[Start Given entries]

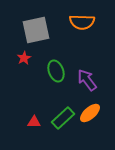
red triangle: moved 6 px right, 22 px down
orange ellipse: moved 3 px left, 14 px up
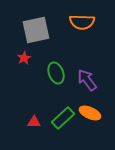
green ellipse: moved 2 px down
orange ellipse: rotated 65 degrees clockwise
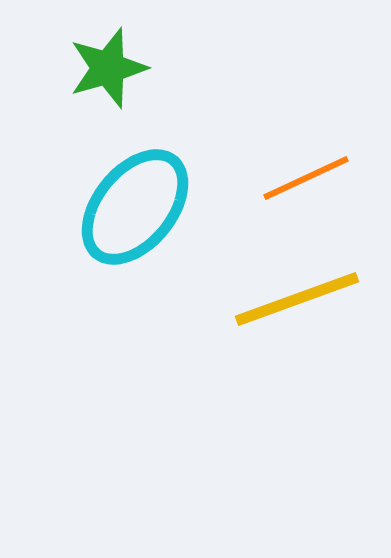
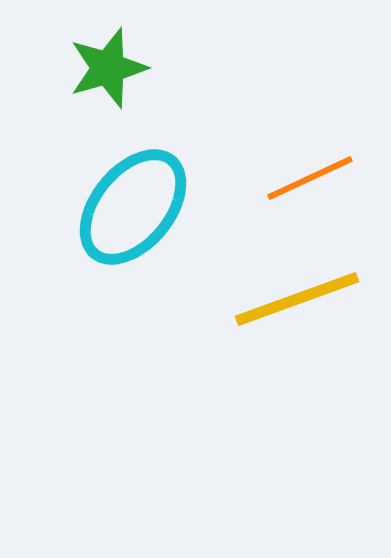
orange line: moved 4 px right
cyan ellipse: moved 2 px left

[End Given entries]

Instruction:
Copy out each line of the data above word for word, leaving out the pictures.

Finished answer:
red triangle: moved 6 px right, 22 px down
orange ellipse: moved 3 px left, 14 px up
green ellipse: moved 2 px down
orange ellipse: rotated 65 degrees clockwise
orange line: moved 4 px right
cyan ellipse: moved 2 px left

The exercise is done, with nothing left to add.